[START Data excerpts]

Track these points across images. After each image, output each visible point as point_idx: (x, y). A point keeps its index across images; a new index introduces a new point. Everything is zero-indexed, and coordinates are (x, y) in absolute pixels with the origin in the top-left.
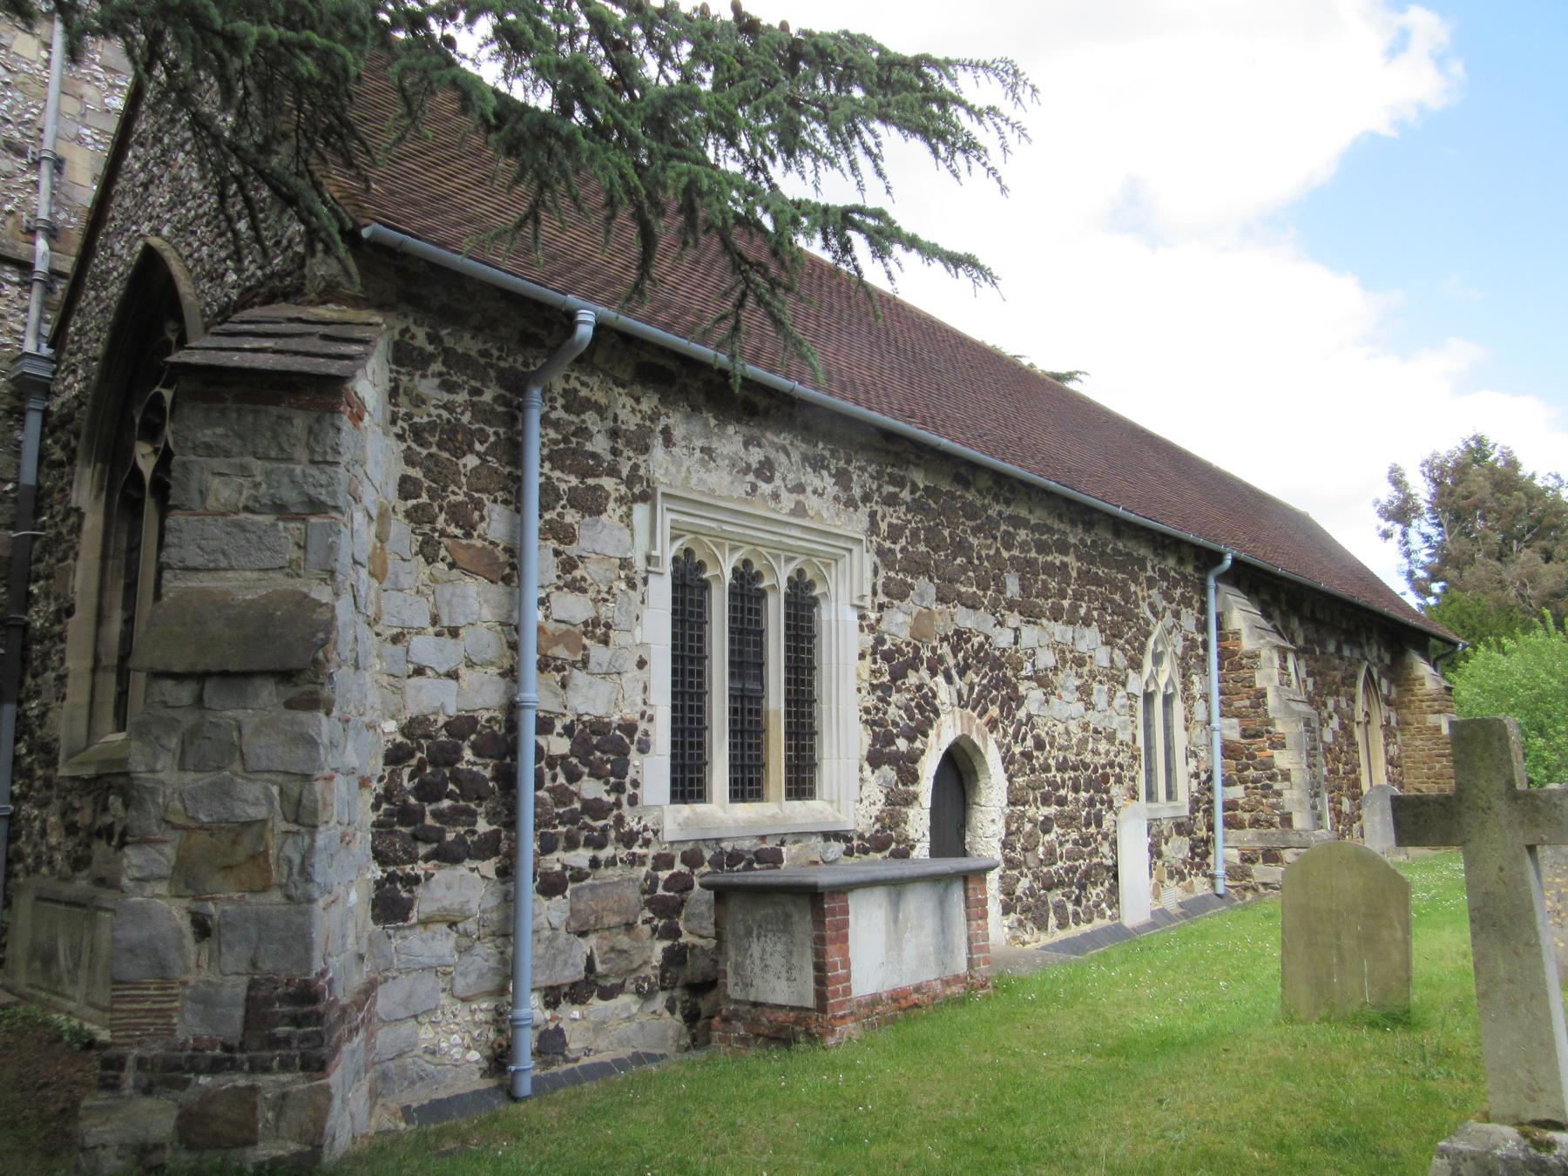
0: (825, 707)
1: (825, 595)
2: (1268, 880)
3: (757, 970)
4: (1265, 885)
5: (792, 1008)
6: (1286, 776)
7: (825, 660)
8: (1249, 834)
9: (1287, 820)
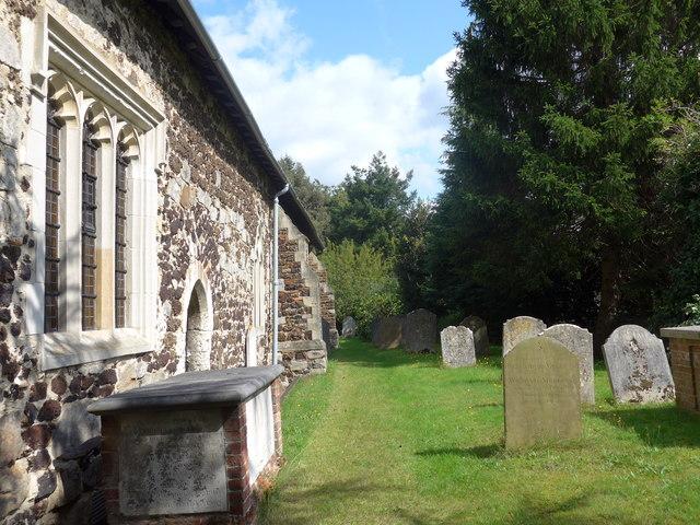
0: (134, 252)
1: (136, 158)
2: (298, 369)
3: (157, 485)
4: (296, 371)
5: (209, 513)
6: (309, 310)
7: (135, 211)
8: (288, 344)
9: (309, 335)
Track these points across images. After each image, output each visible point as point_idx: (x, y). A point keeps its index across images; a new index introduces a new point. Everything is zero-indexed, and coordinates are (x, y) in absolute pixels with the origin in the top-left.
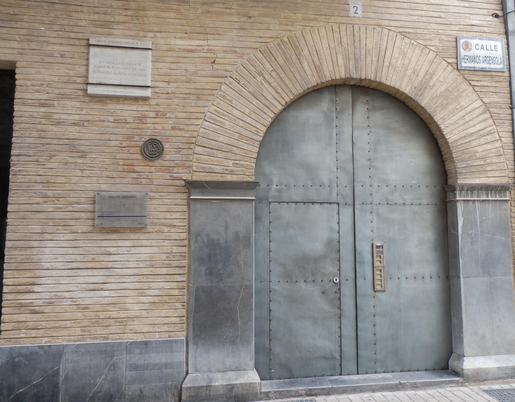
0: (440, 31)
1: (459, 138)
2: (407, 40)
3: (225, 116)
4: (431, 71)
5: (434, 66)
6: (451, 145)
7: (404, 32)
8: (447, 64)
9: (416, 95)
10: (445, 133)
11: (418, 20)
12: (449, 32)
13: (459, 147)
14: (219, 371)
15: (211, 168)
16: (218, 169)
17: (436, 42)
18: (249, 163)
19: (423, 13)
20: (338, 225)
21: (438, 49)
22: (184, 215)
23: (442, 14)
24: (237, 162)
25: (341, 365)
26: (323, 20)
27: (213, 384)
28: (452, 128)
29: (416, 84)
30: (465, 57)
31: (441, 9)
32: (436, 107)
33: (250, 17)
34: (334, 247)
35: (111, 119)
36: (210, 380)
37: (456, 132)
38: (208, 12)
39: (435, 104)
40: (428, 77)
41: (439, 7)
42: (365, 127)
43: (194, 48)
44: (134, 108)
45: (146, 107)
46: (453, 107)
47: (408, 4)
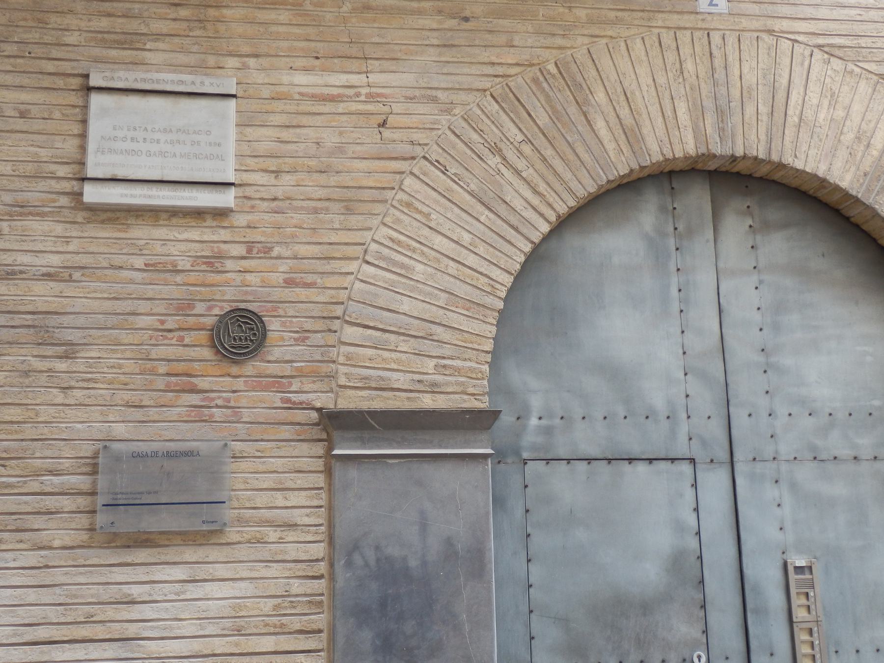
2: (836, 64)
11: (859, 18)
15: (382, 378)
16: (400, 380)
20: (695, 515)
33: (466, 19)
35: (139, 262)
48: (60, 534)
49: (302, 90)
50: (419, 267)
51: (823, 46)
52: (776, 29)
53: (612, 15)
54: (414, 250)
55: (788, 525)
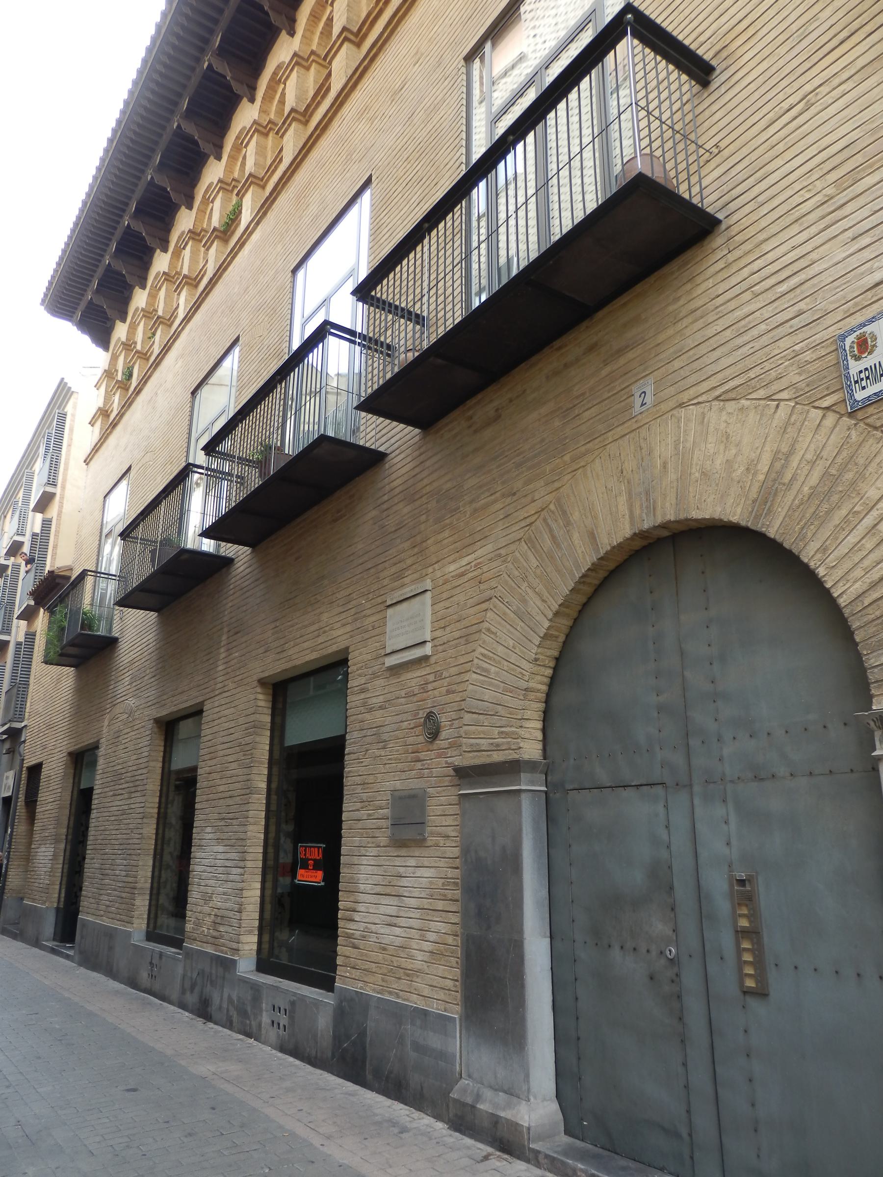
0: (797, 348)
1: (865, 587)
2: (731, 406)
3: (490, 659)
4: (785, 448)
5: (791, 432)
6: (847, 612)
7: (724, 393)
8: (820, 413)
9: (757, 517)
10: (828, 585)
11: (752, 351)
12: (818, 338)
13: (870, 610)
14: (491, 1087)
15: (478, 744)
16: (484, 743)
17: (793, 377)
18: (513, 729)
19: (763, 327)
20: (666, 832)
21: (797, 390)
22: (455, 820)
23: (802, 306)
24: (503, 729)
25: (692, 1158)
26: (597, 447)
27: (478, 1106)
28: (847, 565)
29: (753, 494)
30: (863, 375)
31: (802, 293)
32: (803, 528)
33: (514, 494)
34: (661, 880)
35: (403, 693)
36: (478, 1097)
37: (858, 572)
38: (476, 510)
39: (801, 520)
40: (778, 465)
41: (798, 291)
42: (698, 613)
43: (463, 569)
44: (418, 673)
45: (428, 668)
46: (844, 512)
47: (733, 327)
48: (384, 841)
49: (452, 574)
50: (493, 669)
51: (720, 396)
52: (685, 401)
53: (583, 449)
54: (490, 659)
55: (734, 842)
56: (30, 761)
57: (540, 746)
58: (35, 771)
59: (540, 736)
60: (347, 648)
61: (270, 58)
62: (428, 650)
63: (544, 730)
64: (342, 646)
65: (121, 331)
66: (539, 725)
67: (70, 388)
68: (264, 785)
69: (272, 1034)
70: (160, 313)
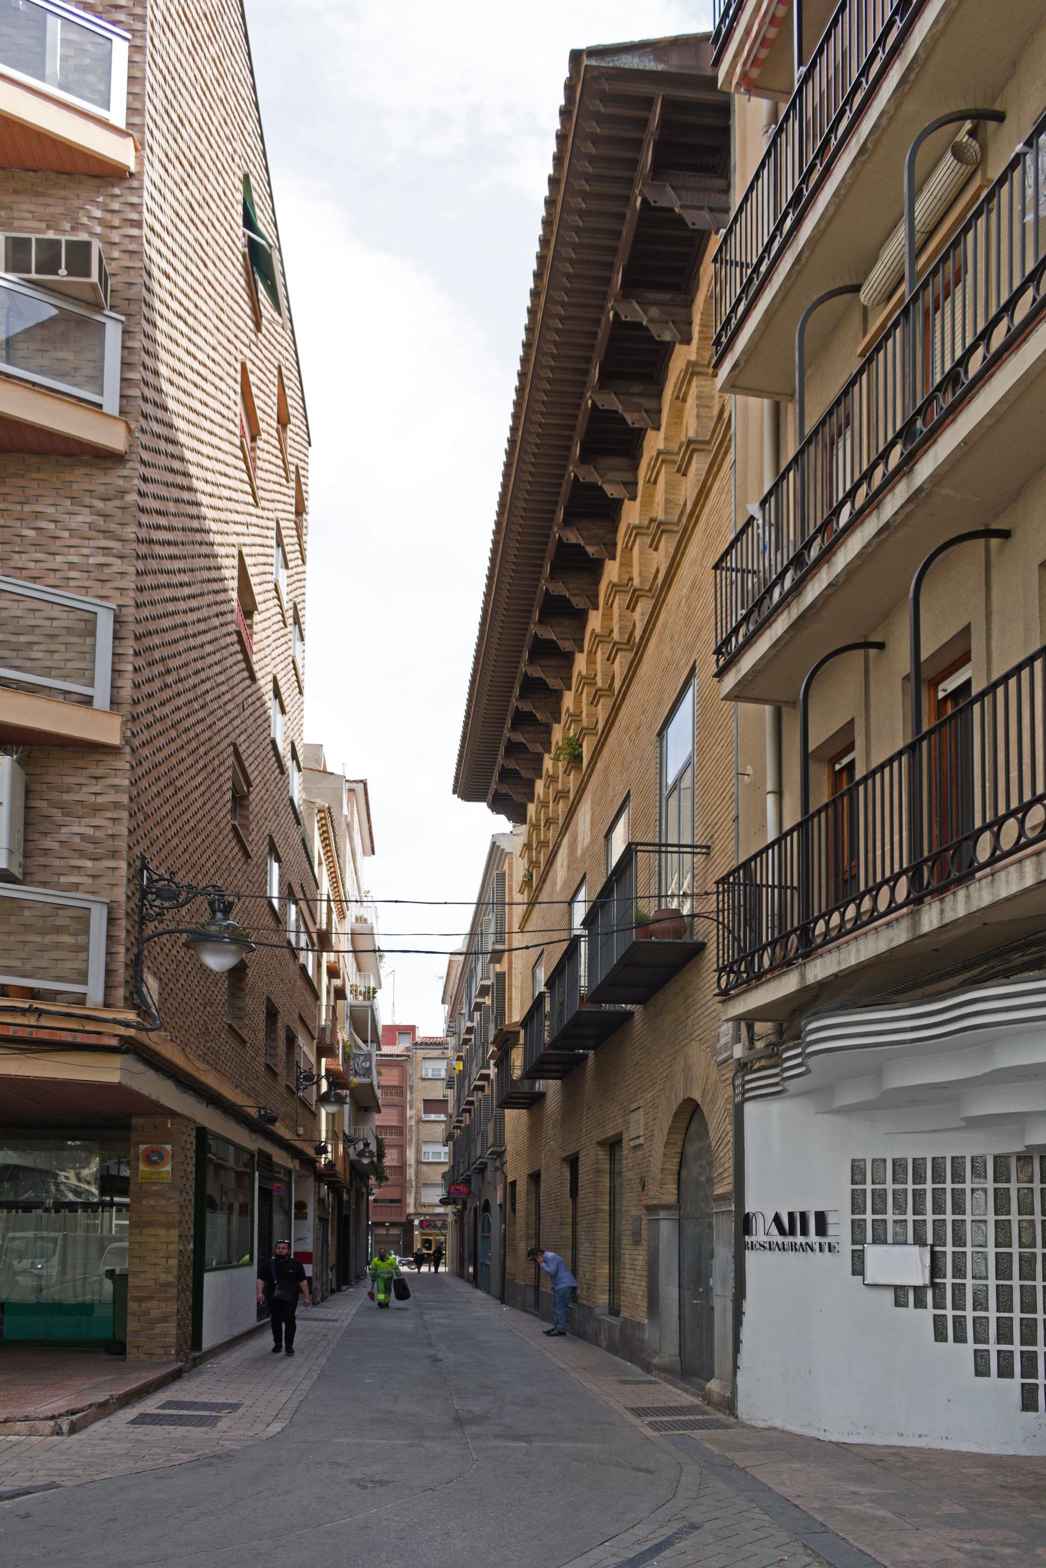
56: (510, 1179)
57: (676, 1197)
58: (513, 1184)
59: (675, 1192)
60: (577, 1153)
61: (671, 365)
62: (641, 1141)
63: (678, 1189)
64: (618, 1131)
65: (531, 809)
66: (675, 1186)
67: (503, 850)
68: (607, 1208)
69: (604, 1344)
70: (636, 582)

[END Data excerpts]

Short task: Rewrite every item above as a JSON list of strings, one string per line, with blank lines skipped and the pictures left out.

Answer to this task:
[
  "Track these points across images. After each image, output each visible point as point_idx: (x, y). A point keeps its index across images; a new index introduces a new point. Everything is zero-indexed, and coordinates are (x, y) in absolute pixels with the origin in the top-left.",
  "0: (825, 707)",
  "1: (825, 595)",
  "2: (1268, 880)",
  "3: (757, 970)",
  "4: (1265, 885)",
  "5: (792, 1008)",
  "6: (1286, 776)",
  "7: (825, 660)",
  "8: (1249, 834)",
  "9: (1287, 820)",
  "0: (134, 252)",
  "1: (136, 158)",
  "2: (298, 369)",
  "3: (157, 485)",
  "4: (296, 371)",
  "5: (209, 513)",
  "6: (309, 310)",
  "7: (135, 211)",
  "8: (288, 344)",
  "9: (309, 335)",
  "Track these points across images. After each image, output each visible point as point_idx: (x, y). A point keeps its index across images; a new index introduces a new point. Everything is zero-indexed, and coordinates are (x, y) in absolute pixels with the origin in the top-left.",
  "0: (440, 31)",
  "1: (459, 138)",
  "2: (407, 40)",
  "3: (225, 116)",
  "4: (431, 71)",
  "5: (434, 66)",
  "6: (451, 145)",
  "7: (404, 32)",
  "8: (447, 64)",
  "9: (416, 95)",
  "10: (445, 133)",
  "11: (418, 20)",
  "12: (449, 32)",
  "13: (459, 147)",
  "14: (219, 371)",
  "15: (211, 168)",
  "16: (218, 169)",
  "17: (436, 42)",
  "18: (249, 163)",
  "19: (423, 13)",
  "20: (338, 225)",
  "21: (438, 49)",
  "22: (184, 215)",
  "23: (442, 14)",
  "24: (237, 162)",
  "25: (341, 365)",
  "26: (323, 20)",
  "27: (213, 384)",
  "28: (452, 128)",
  "29: (416, 84)",
  "30: (465, 57)",
  "31: (441, 9)",
  "32: (436, 107)",
  "33: (250, 17)",
  "34: (334, 247)",
  "35: (111, 119)",
  "36: (210, 380)",
  "37: (456, 132)",
  "38: (208, 12)",
  "39: (435, 104)",
  "40: (428, 77)",
  "41: (439, 7)",
  "42: (365, 127)",
  "43: (194, 48)",
  "44: (134, 108)",
  "45: (146, 107)",
  "46: (453, 107)",
  "47: (408, 4)",
  "2: (836, 64)",
  "11: (859, 18)",
  "15: (382, 378)",
  "16: (400, 380)",
  "20: (695, 515)",
  "33: (466, 19)",
  "35: (139, 262)",
  "48: (60, 534)",
  "49: (302, 90)",
  "50: (419, 267)",
  "51: (823, 46)",
  "52: (776, 29)",
  "53: (612, 15)",
  "54: (414, 250)",
  "55: (788, 525)",
  "0: (797, 348)",
  "1: (865, 587)",
  "2: (731, 406)",
  "3: (490, 659)",
  "4: (785, 448)",
  "5: (791, 432)",
  "6: (847, 612)",
  "7: (724, 393)",
  "8: (820, 413)",
  "9: (757, 517)",
  "10: (828, 585)",
  "11: (752, 351)",
  "12: (818, 338)",
  "13: (870, 610)",
  "14: (491, 1087)",
  "15: (478, 744)",
  "16: (484, 743)",
  "17: (793, 377)",
  "18: (513, 729)",
  "19: (763, 327)",
  "20: (666, 832)",
  "21: (797, 390)",
  "22: (455, 820)",
  "23: (802, 306)",
  "24: (503, 729)",
  "25: (692, 1158)",
  "26: (597, 447)",
  "27: (478, 1106)",
  "28: (847, 565)",
  "29: (753, 494)",
  "30: (863, 375)",
  "31: (802, 293)",
  "32: (803, 528)",
  "33: (514, 494)",
  "34: (661, 880)",
  "35: (403, 693)",
  "36: (478, 1097)",
  "37: (858, 572)",
  "38: (476, 510)",
  "39: (801, 520)",
  "40: (778, 465)",
  "41: (798, 291)",
  "42: (698, 613)",
  "43: (463, 569)",
  "44: (418, 673)",
  "45: (428, 668)",
  "46: (844, 512)",
  "47: (733, 327)",
  "48: (384, 841)",
  "49: (452, 574)",
  "50: (493, 669)",
  "51: (720, 396)",
  "52: (685, 401)",
  "53: (583, 449)",
  "54: (490, 659)",
  "55: (734, 842)",
  "56: (30, 761)",
  "57: (540, 746)",
  "58: (35, 771)",
  "59: (540, 736)",
  "60: (347, 648)",
  "61: (270, 58)",
  "62: (428, 650)",
  "63: (544, 730)",
  "64: (342, 646)",
  "65: (121, 331)",
  "66: (539, 725)",
  "67: (70, 388)",
  "68: (264, 785)",
  "69: (272, 1034)",
  "70: (160, 313)",
  "56: (510, 1179)",
  "57: (676, 1197)",
  "58: (513, 1184)",
  "59: (675, 1192)",
  "60: (577, 1153)",
  "61: (671, 365)",
  "62: (641, 1141)",
  "63: (678, 1189)",
  "64: (618, 1131)",
  "65: (531, 809)",
  "66: (675, 1186)",
  "67: (503, 850)",
  "68: (607, 1208)",
  "69: (604, 1344)",
  "70: (636, 582)"
]